> [Problem to solve]:
Please, without any pictures, set down exactly the part of the listing below that opens with the line containing "window: (957, 1133) -> (757, 780), moved" and closes with the line containing "fridge: (488, 182)".

> [Records for the task]:
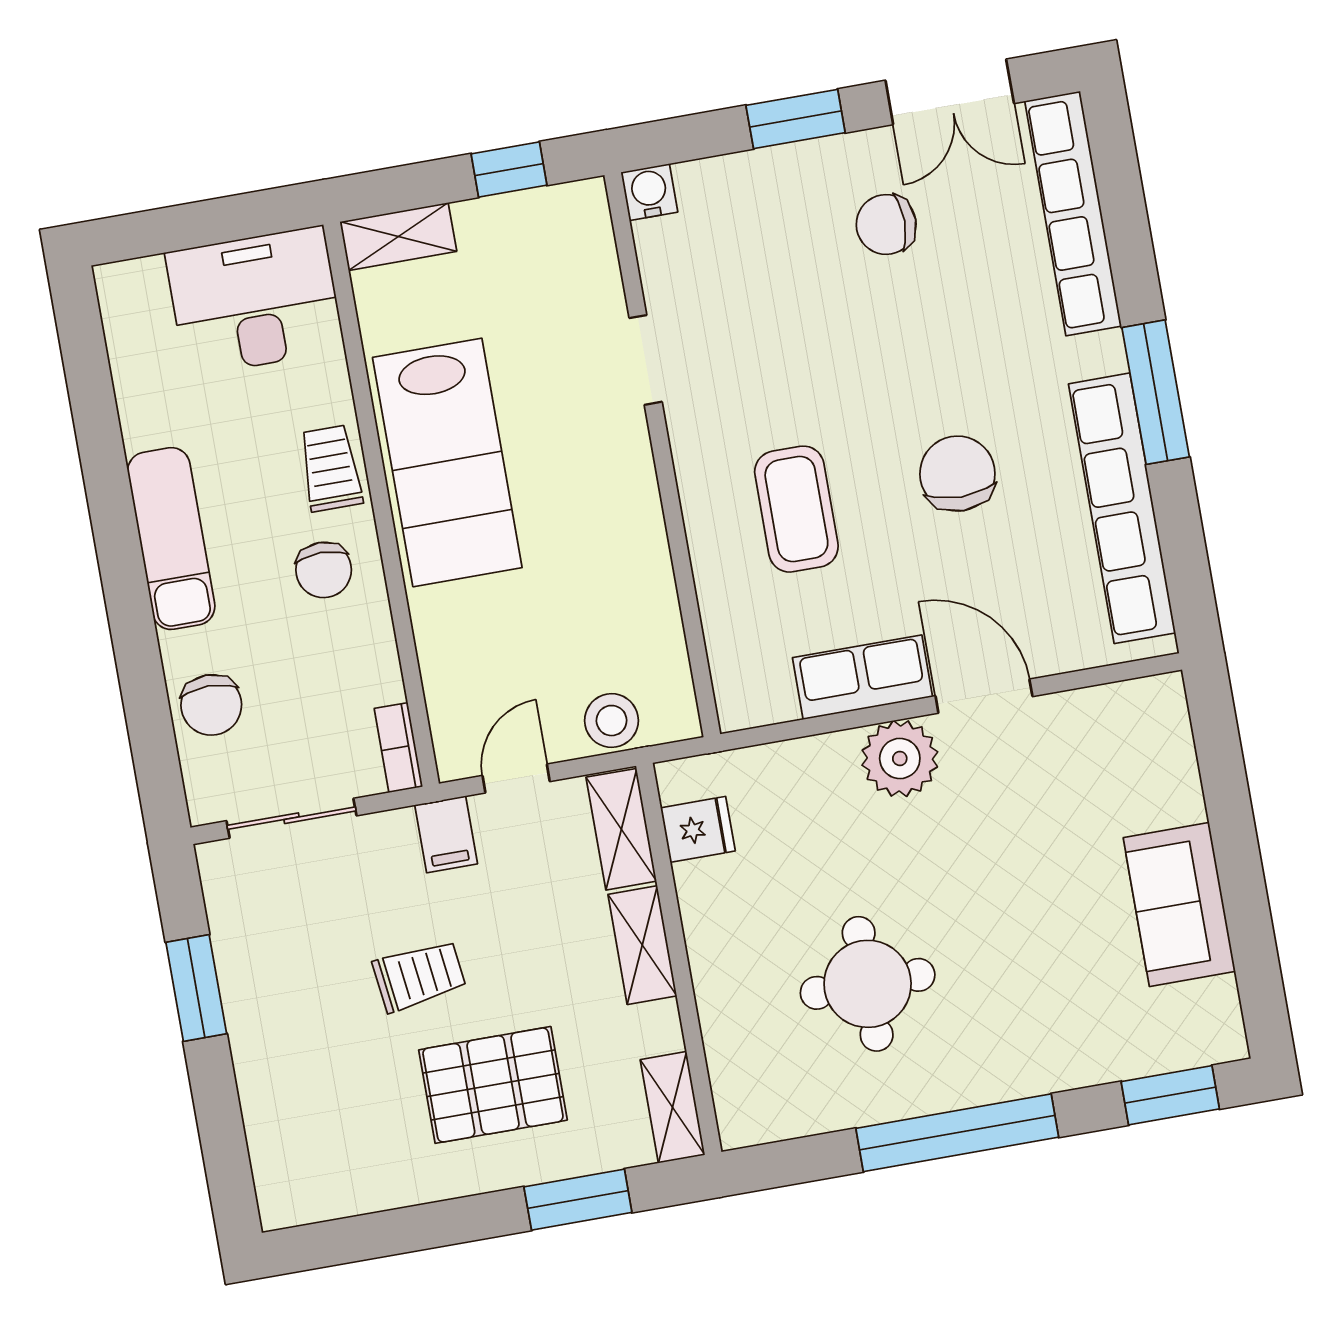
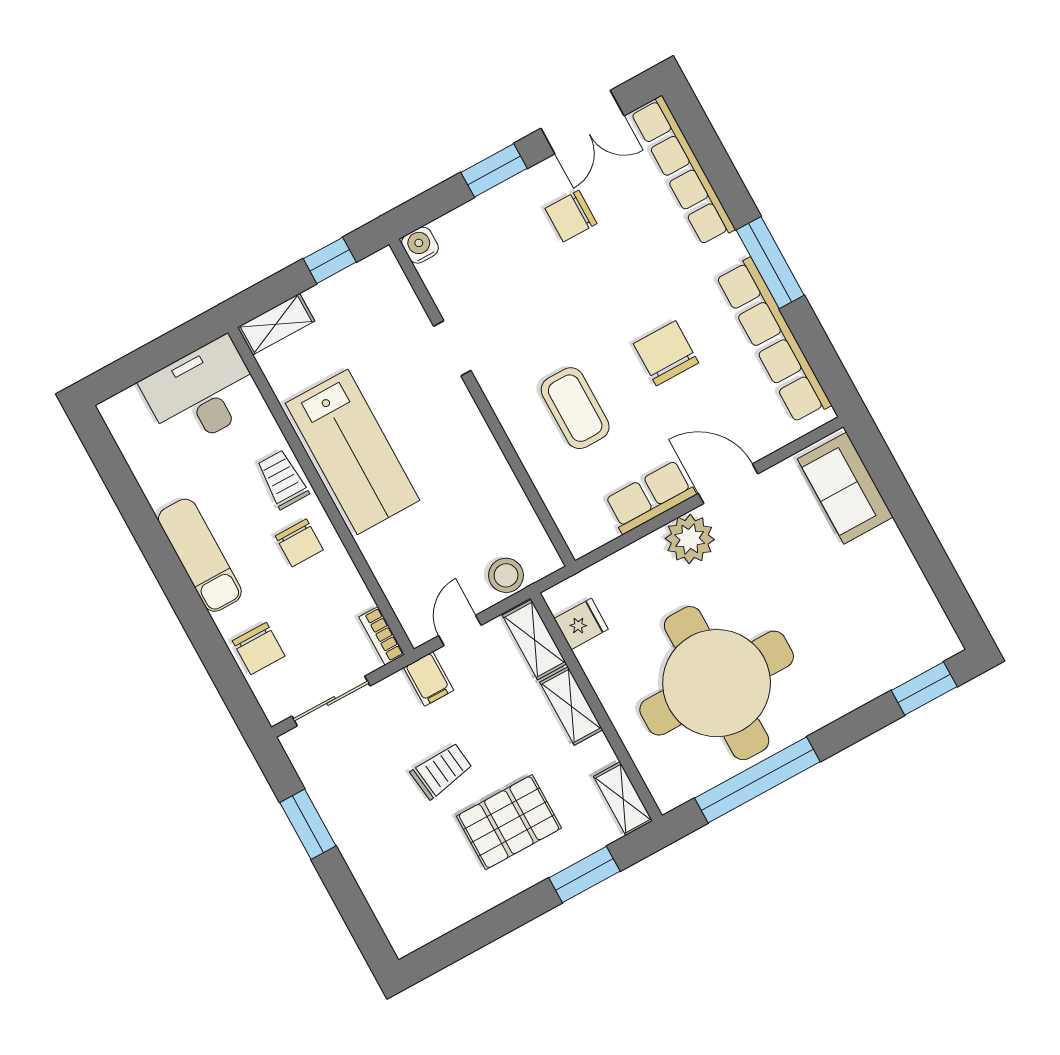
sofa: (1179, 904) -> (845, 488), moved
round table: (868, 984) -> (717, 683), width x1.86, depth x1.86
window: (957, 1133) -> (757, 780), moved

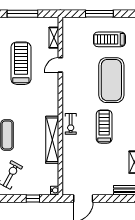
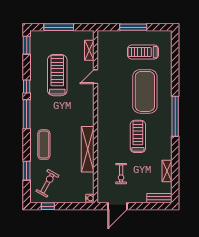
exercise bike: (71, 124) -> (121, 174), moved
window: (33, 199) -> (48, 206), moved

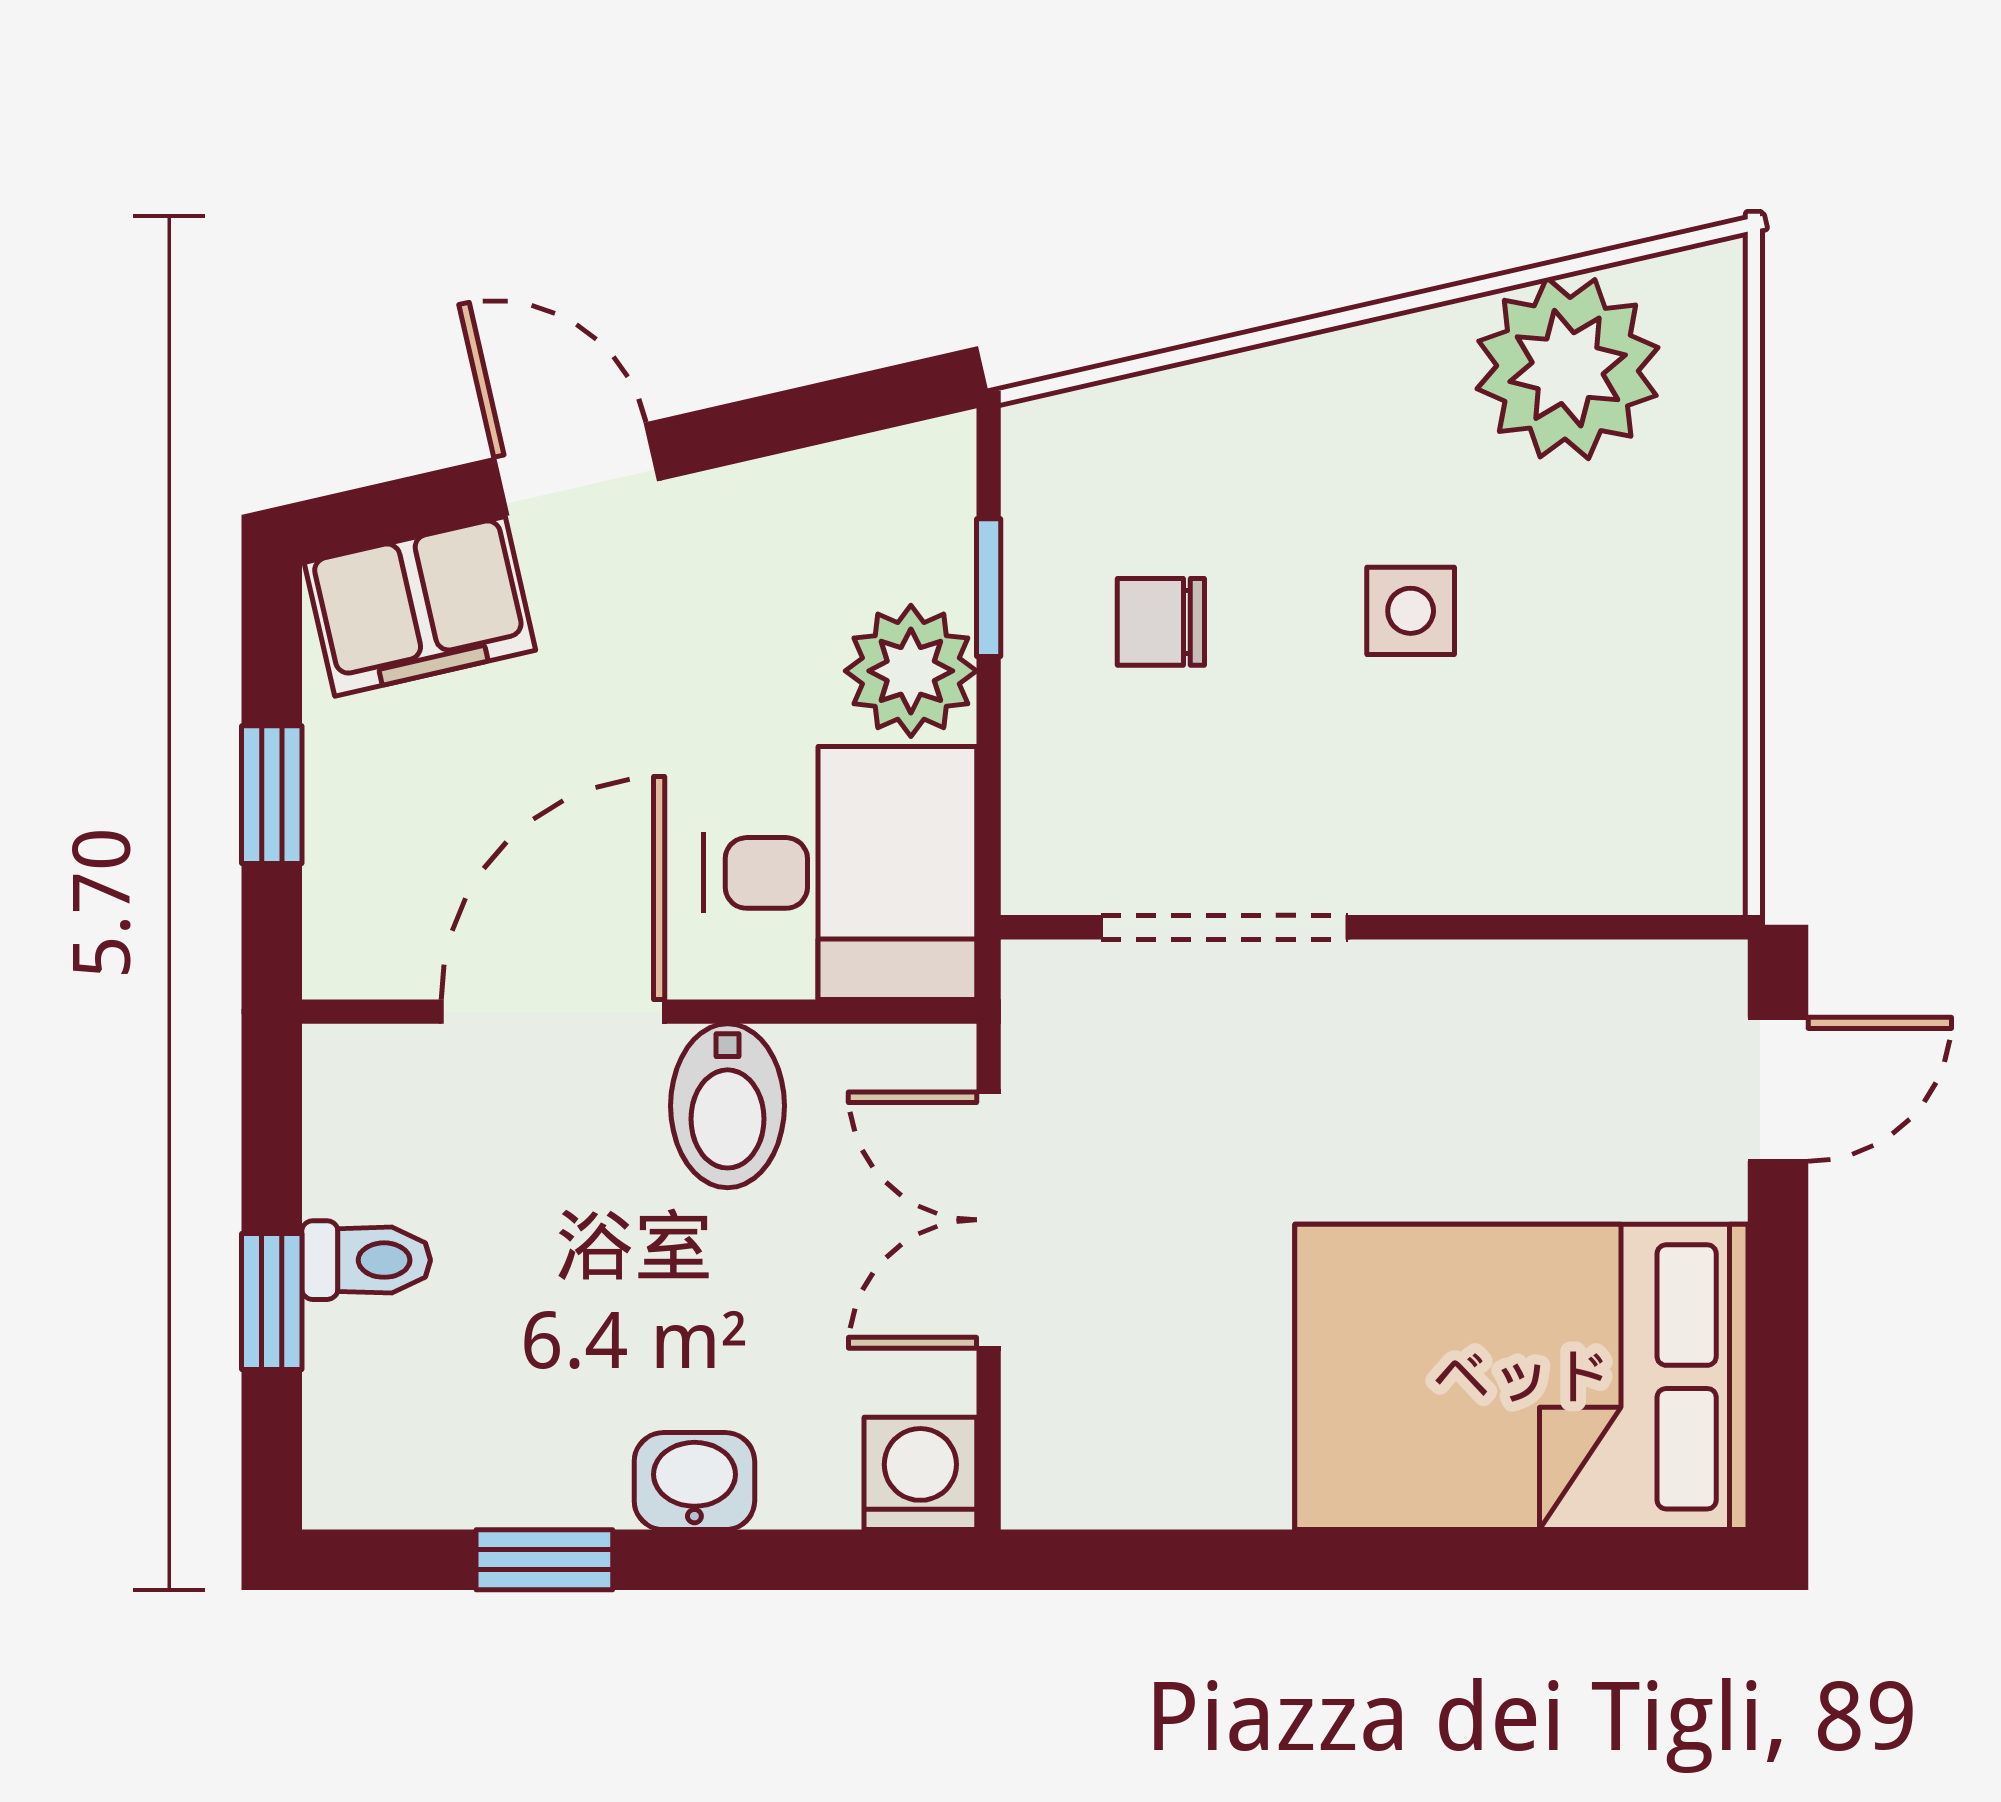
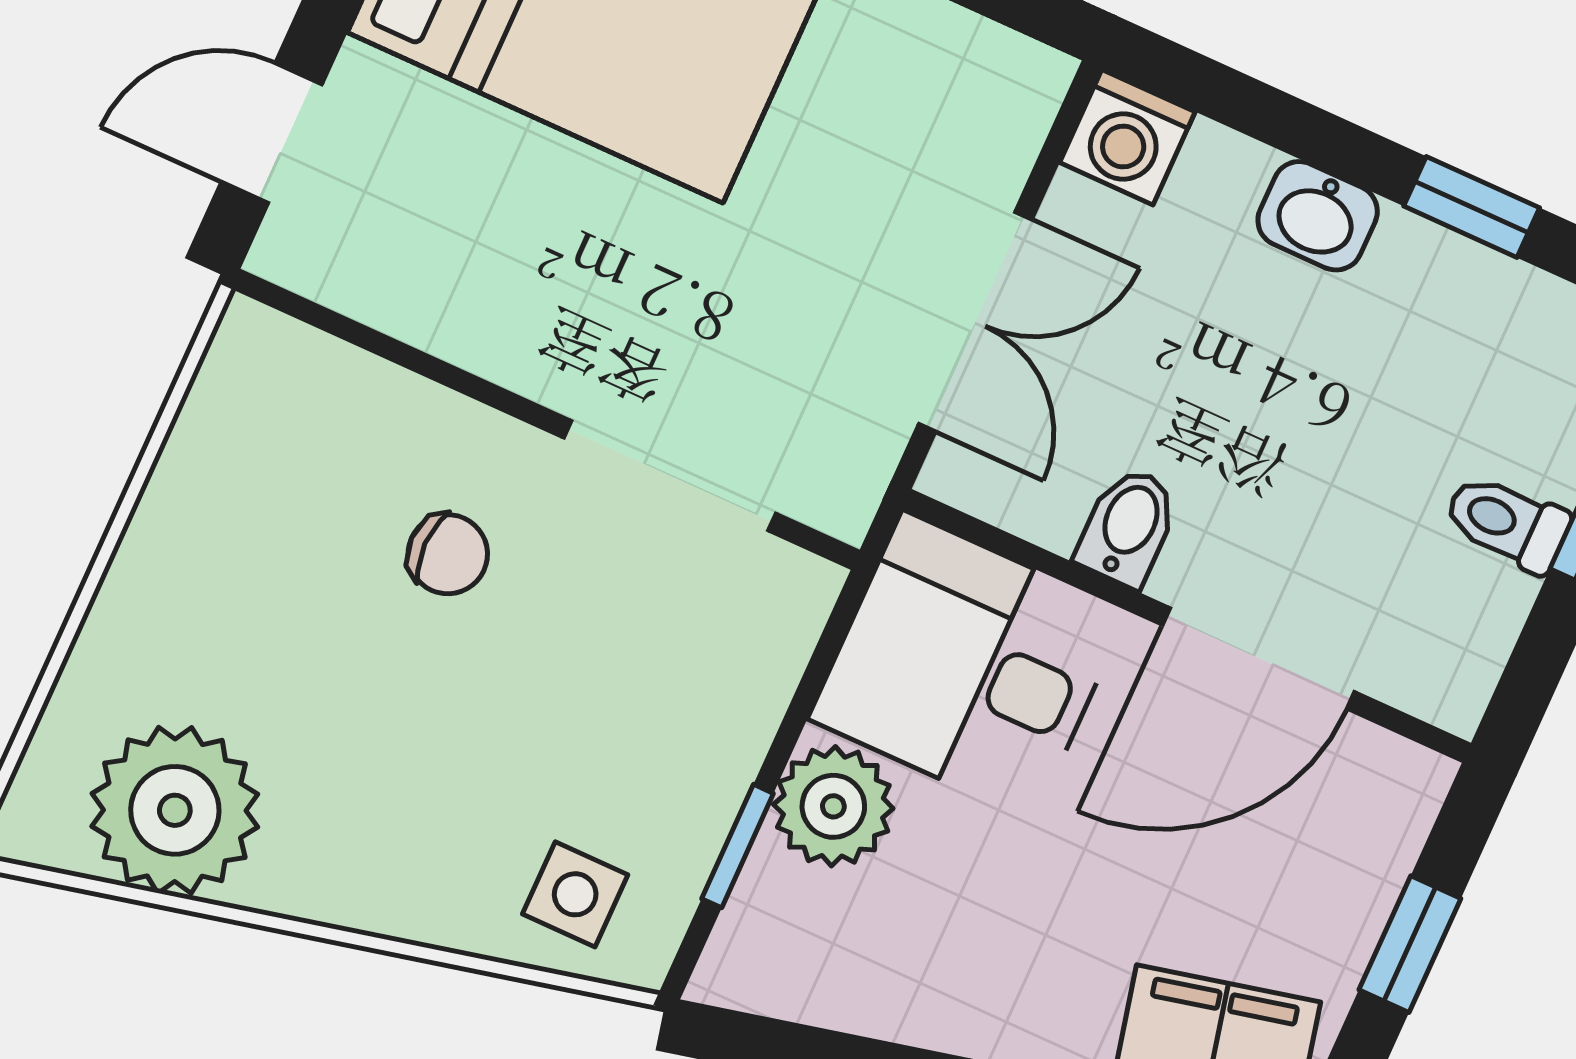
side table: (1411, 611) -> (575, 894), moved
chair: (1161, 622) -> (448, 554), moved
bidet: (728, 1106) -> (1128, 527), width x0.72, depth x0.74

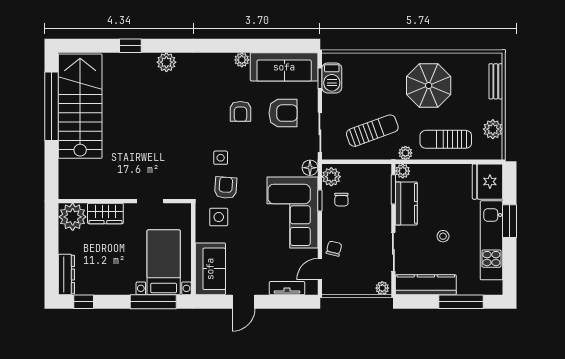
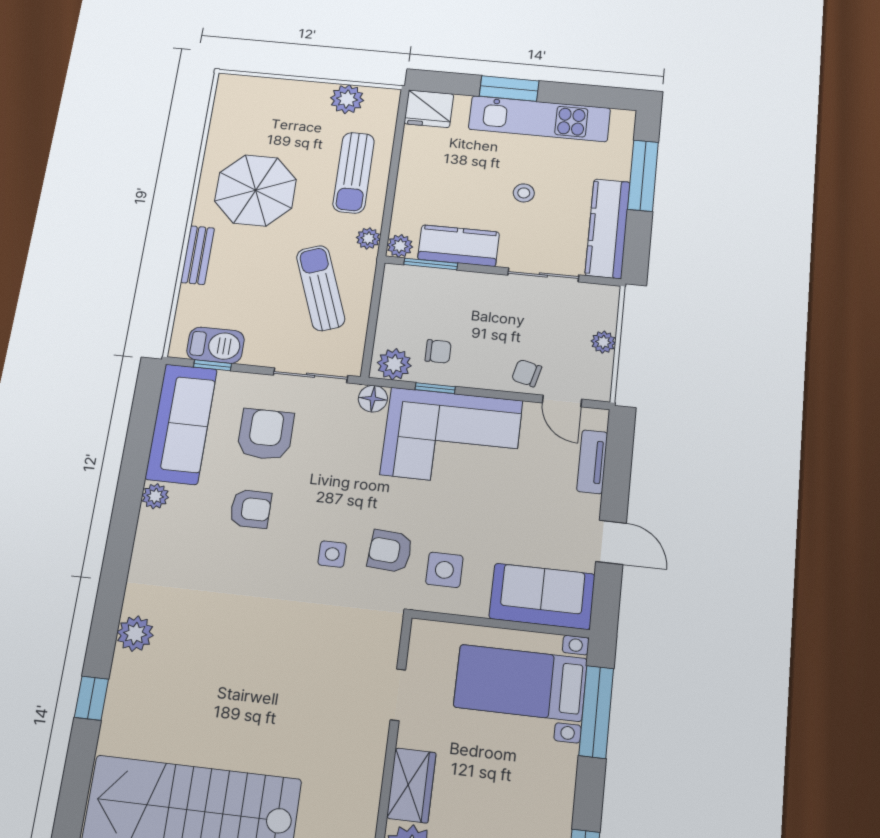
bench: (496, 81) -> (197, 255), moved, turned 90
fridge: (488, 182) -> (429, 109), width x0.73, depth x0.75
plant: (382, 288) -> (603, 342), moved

> [Response below]:
window: (957, 1133) -> (757, 780), moved

exercise bike: (71, 124) -> (121, 174), moved
window: (33, 199) -> (48, 206), moved

side table: (1411, 611) -> (575, 894), moved
chair: (1161, 622) -> (448, 554), moved
bidet: (728, 1106) -> (1128, 527), width x0.72, depth x0.74

bench: (496, 81) -> (197, 255), moved, turned 90
fridge: (488, 182) -> (429, 109), width x0.73, depth x0.75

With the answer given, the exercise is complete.